*TASK DIRECTIONS*: Seek out every line containing the word "carcinoma", and copy each.

*EXTRACTED RECORDS*:
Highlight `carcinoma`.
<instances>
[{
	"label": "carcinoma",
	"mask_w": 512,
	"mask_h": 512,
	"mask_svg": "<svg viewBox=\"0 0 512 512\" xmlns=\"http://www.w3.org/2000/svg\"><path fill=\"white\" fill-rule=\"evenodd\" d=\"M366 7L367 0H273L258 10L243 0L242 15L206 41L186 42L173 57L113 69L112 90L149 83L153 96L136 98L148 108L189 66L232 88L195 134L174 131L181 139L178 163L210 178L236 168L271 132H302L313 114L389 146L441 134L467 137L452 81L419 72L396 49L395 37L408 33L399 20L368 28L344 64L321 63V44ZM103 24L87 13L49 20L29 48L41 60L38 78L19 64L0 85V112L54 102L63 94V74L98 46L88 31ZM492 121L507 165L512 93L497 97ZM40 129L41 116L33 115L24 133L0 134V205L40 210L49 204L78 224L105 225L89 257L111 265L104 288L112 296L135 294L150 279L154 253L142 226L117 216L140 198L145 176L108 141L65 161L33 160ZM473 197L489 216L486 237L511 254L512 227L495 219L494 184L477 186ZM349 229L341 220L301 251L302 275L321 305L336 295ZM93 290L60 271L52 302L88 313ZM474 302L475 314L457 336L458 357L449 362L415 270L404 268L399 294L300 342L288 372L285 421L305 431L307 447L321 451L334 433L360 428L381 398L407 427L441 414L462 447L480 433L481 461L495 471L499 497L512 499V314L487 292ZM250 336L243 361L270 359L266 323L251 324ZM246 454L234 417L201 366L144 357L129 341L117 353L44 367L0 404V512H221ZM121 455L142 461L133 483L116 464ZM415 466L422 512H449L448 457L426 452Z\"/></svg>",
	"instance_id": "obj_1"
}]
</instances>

*COMPLETE ANSWER*:
Highlight `carcinoma`.
	"label": "carcinoma",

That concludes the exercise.